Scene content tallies
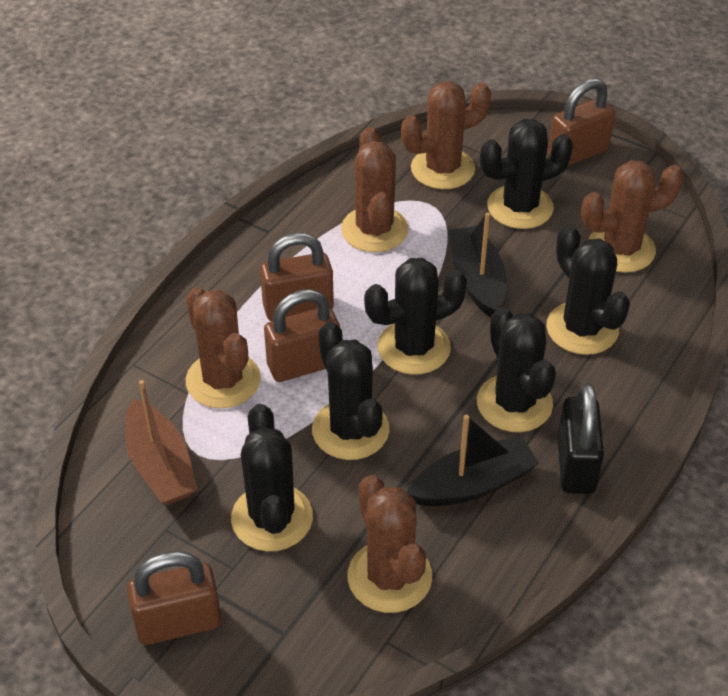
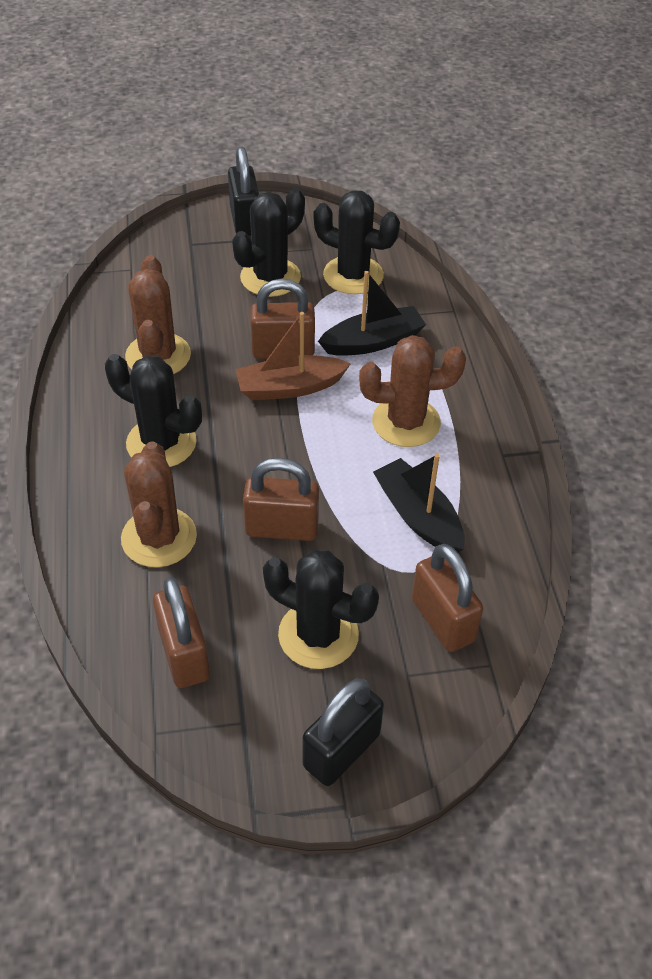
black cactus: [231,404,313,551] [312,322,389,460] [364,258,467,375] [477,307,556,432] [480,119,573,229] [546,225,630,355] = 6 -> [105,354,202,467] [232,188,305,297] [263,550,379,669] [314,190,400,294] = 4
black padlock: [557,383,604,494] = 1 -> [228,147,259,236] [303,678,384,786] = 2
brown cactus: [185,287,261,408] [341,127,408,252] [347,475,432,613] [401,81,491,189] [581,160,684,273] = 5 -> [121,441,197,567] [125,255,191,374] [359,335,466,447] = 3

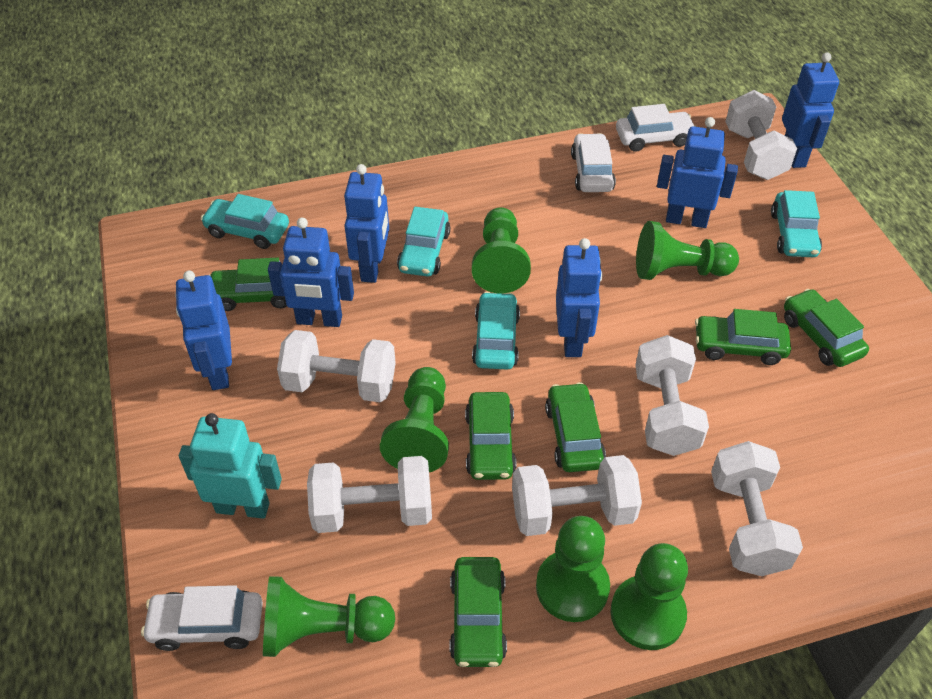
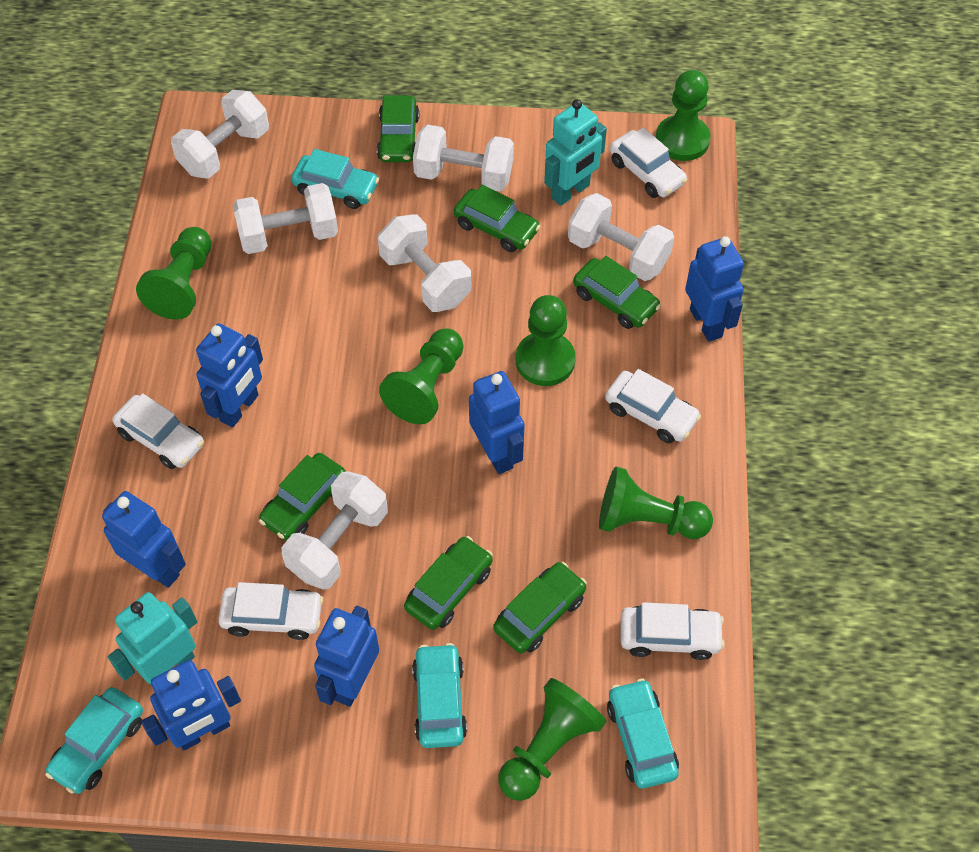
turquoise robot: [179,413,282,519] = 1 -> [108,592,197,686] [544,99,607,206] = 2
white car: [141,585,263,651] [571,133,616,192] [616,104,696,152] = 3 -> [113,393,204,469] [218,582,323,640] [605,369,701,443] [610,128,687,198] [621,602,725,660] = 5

---

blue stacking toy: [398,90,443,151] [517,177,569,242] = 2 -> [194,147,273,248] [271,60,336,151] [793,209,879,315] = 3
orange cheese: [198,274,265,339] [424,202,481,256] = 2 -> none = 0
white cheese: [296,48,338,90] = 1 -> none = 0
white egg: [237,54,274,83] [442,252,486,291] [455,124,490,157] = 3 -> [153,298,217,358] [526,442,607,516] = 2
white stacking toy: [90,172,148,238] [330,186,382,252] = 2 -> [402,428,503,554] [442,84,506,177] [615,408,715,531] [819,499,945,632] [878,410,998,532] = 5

> **Exercise prompt**
What to print is the stretch of entries from the line with "brown cactus: [185,287,261,408]" up to and including the line with "turquoise robot: [179,413,282,519]". Please print it exactly and leave out the pictures.

> **Solved problem**
brown cactus: [185,287,261,408] [341,127,408,252] [347,475,432,613] [401,81,491,189] [581,160,684,273] = 5 -> [121,441,197,567] [125,255,191,374] [359,335,466,447] = 3

turquoise robot: [179,413,282,519] = 1 -> [108,592,197,686] [544,99,607,206] = 2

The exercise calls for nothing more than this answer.